(INPUT DATA begins)

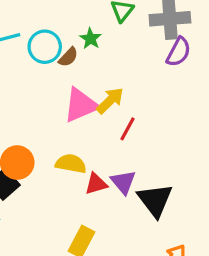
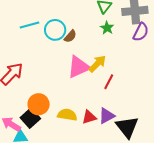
green star: (90, 39) -> (107, 28), moved
yellow semicircle: (71, 164) -> (67, 115), moved
purple triangle: (123, 182) -> (107, 116), turned 42

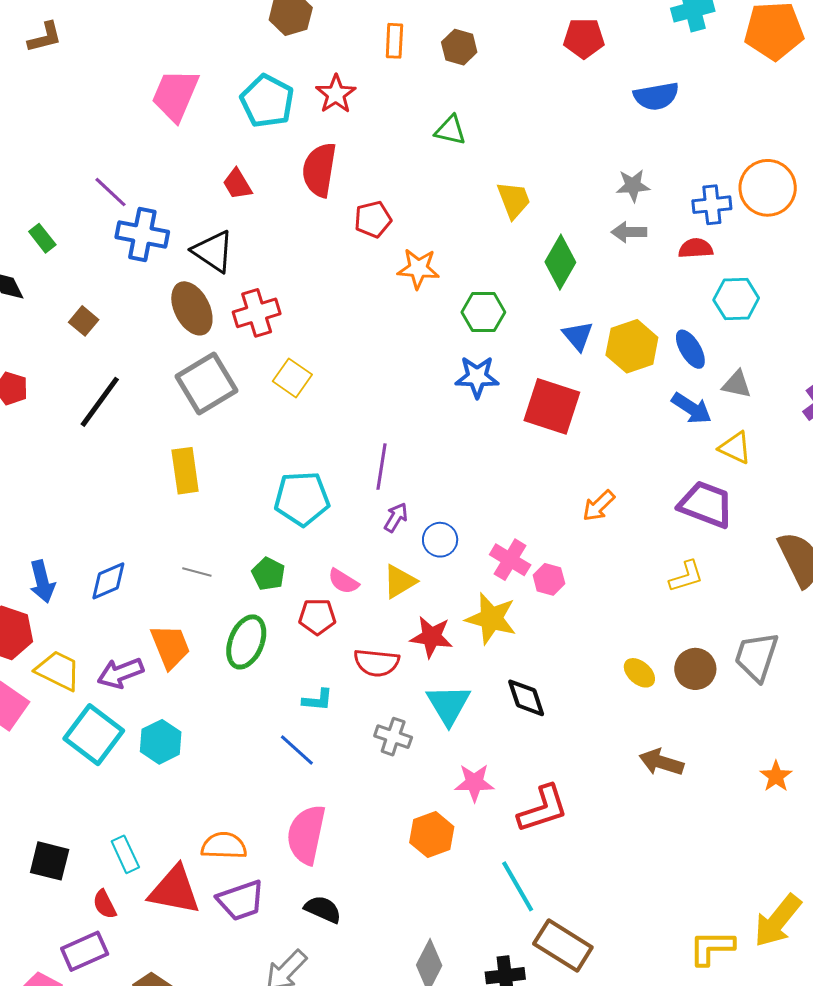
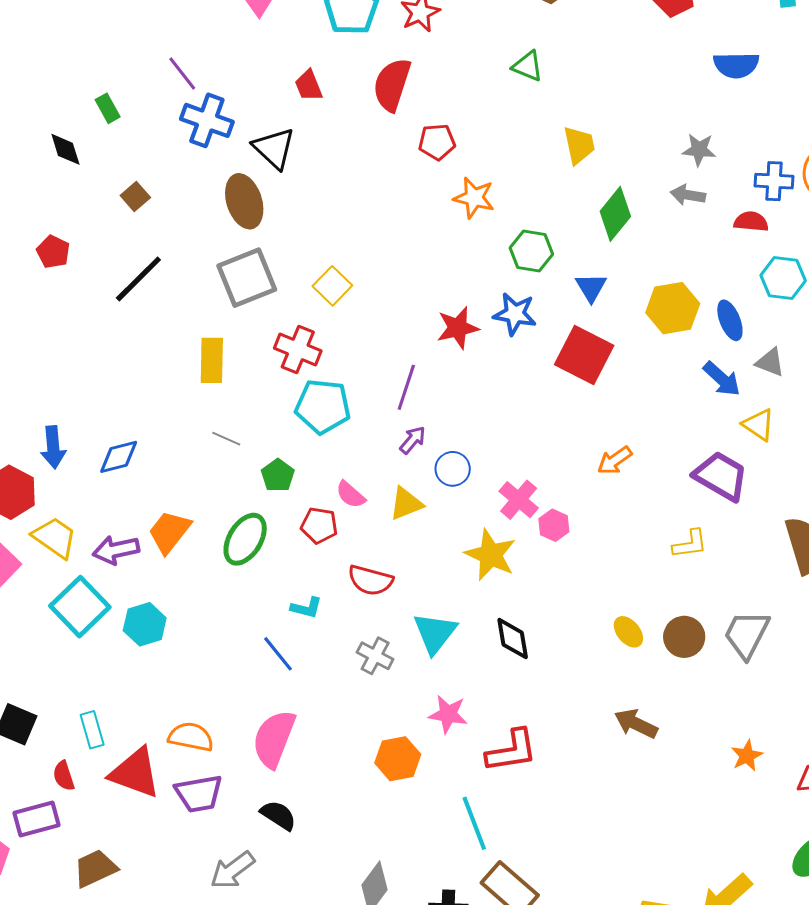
red cross: (257, 313) -> (298, 349), moved, turned 30
blue triangle: (578, 336) -> (591, 287), moved
gray line: (197, 572) -> (226, 439), moved
red star: (431, 637) -> (458, 328), moved, turned -30
orange trapezoid: (170, 647) -> (169, 532), turned -129

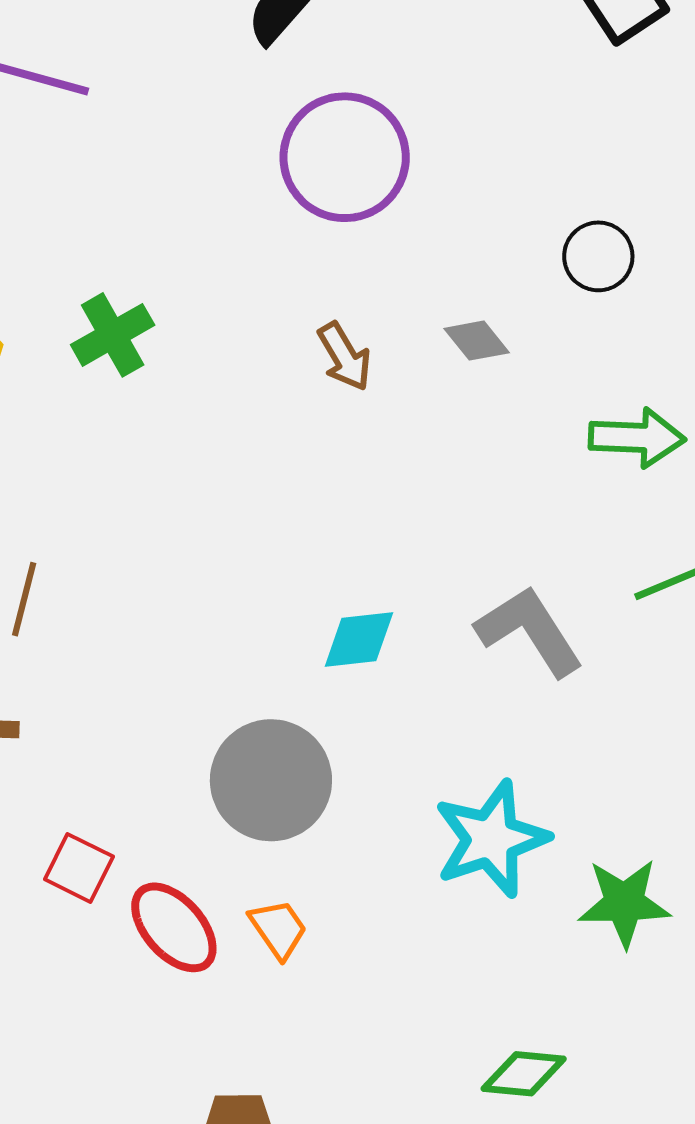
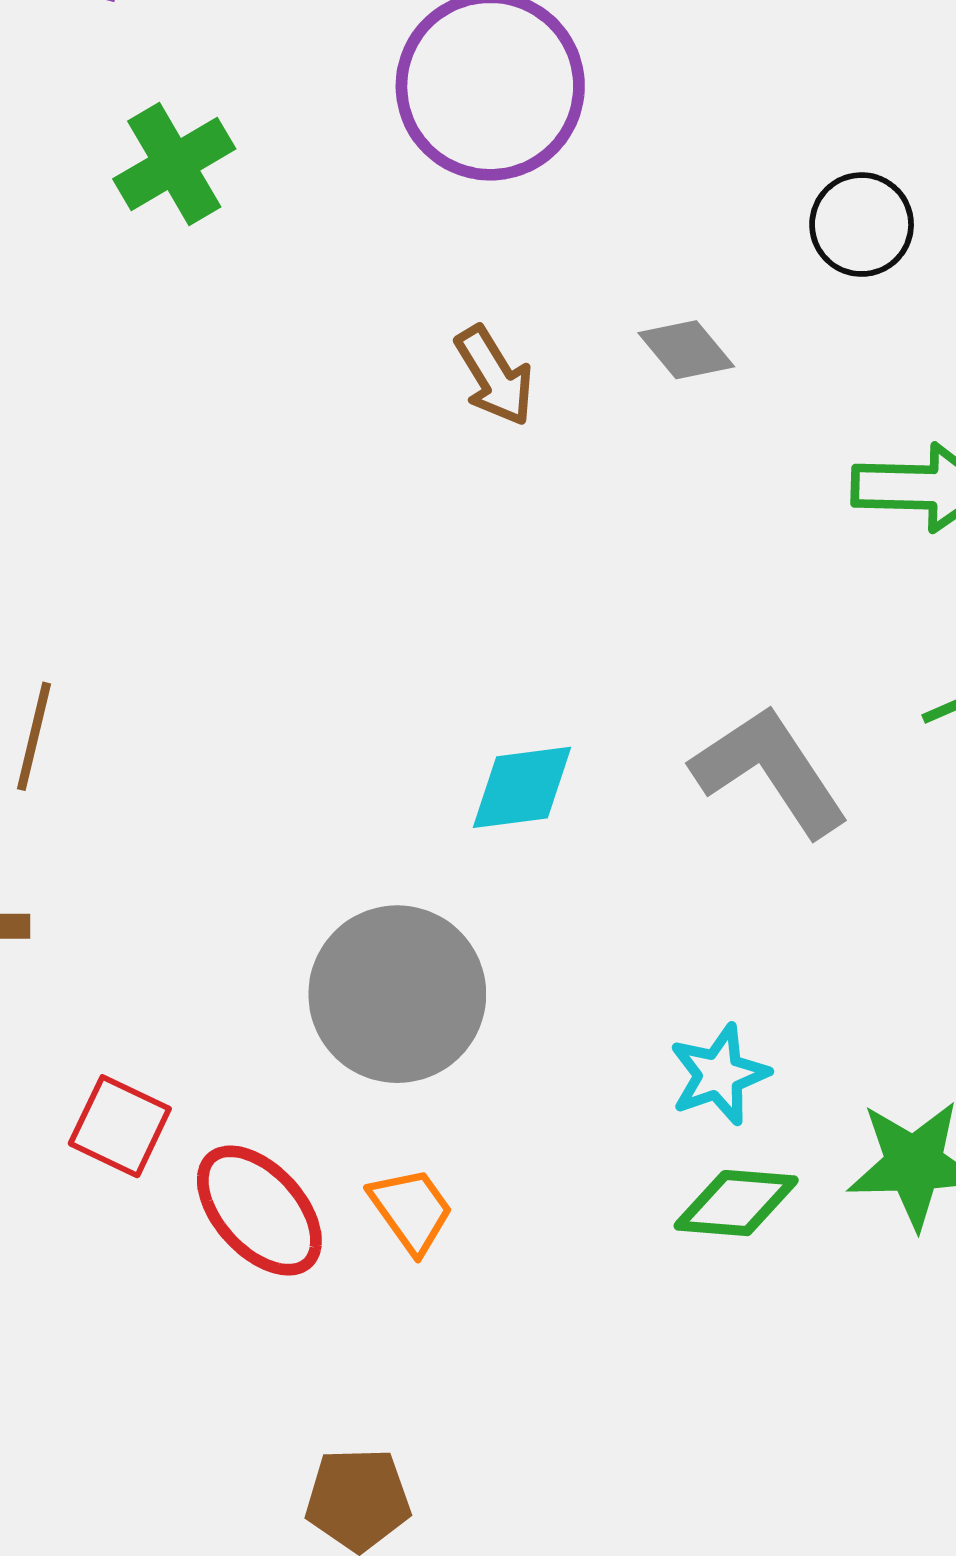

(INPUT DATA ends)

PROBLEM TO WORK ON: Transcribe all records verbatim, no pictures.

RESULT:
green star: (90, 39) -> (107, 28), moved
yellow semicircle: (71, 164) -> (67, 115), moved
purple triangle: (123, 182) -> (107, 116), turned 42

red cross: (257, 313) -> (298, 349), moved, turned 30
blue triangle: (578, 336) -> (591, 287), moved
gray line: (197, 572) -> (226, 439), moved
red star: (431, 637) -> (458, 328), moved, turned -30
orange trapezoid: (170, 647) -> (169, 532), turned -129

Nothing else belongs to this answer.